__Task item__. An exact copy of every record is needed, with all pictures omitted.

__Provided data__.
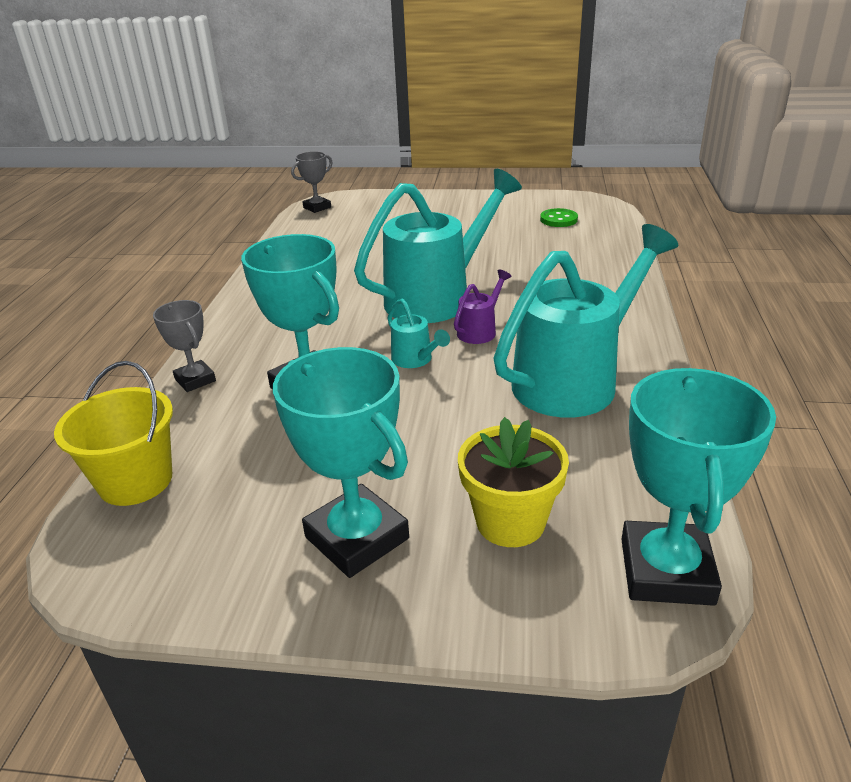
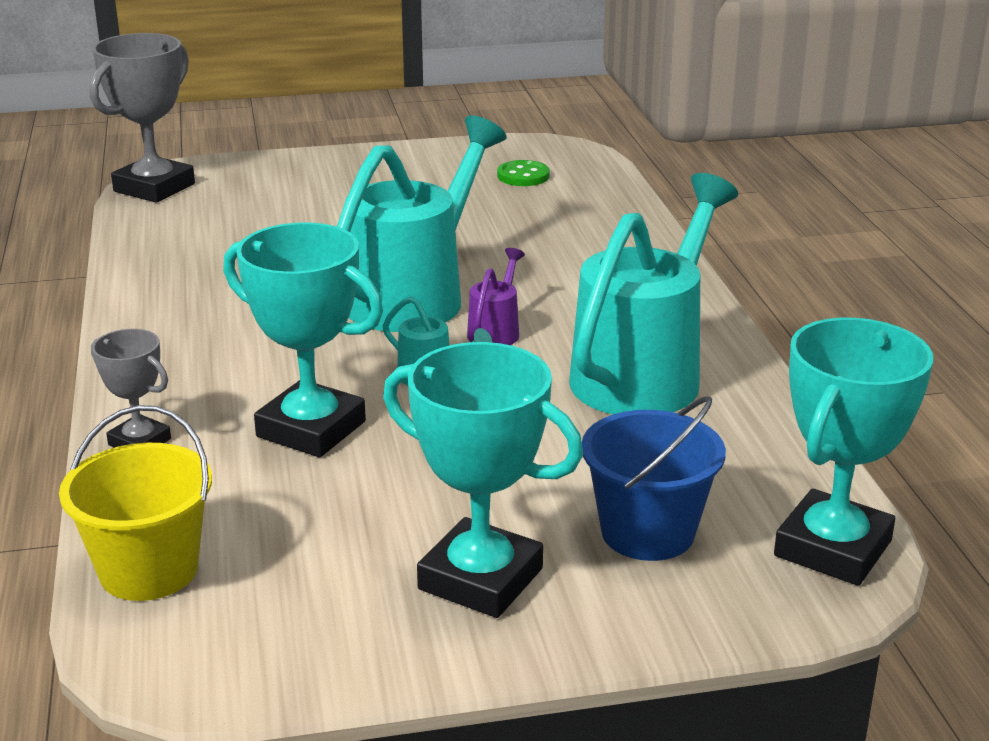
camera: 20 degrees left, 5 degrees down
(317, 207) = (154, 188): grey trophy -> grey trophy, size x1.81
(510, 522) = (647, 532): yellow flower pot -> blue bucket
(666, 571) = (832, 548): turquoise trophy -> turquoise trophy turned 45 degrees clockwise

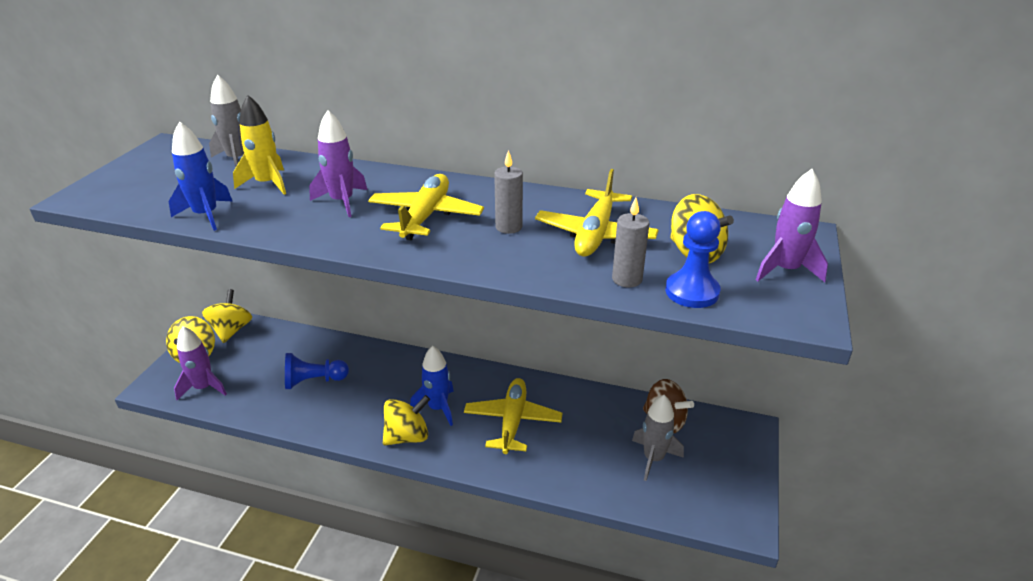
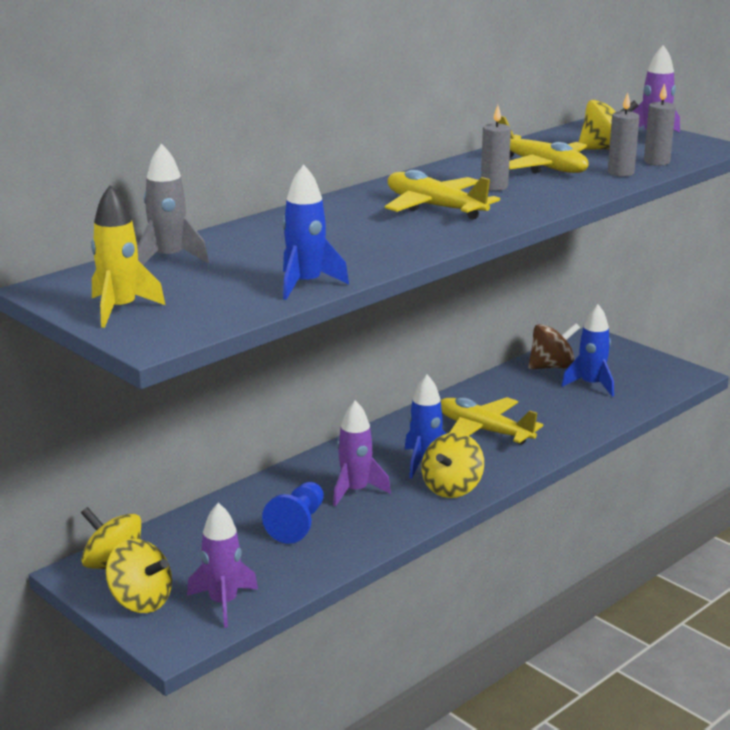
camera: 60 degrees left, 10 degrees down
(267, 184) = (263, 253): yellow rocket -> yellow rocket (120, 309)
(342, 202) = (358, 230): purple rocket -> purple rocket (355, 491)
(407, 436) = (452, 488): yellow spinning top -> yellow spinning top turned 150 degrees counterclockwise
(653, 458) = (591, 385): grey rocket -> blue rocket
(692, 292) = (656, 162): blue pawn -> grey candle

__The answer__.
camera: 20 degrees left, 5 degrees down
(317, 207) = (154, 188): grey trophy -> grey trophy, size x1.81
(510, 522) = (647, 532): yellow flower pot -> blue bucket
(666, 571) = (832, 548): turquoise trophy -> turquoise trophy turned 45 degrees clockwise

camera: 60 degrees left, 10 degrees down
(267, 184) = (263, 253): yellow rocket -> yellow rocket (120, 309)
(342, 202) = (358, 230): purple rocket -> purple rocket (355, 491)
(407, 436) = (452, 488): yellow spinning top -> yellow spinning top turned 150 degrees counterclockwise
(653, 458) = (591, 385): grey rocket -> blue rocket
(692, 292) = (656, 162): blue pawn -> grey candle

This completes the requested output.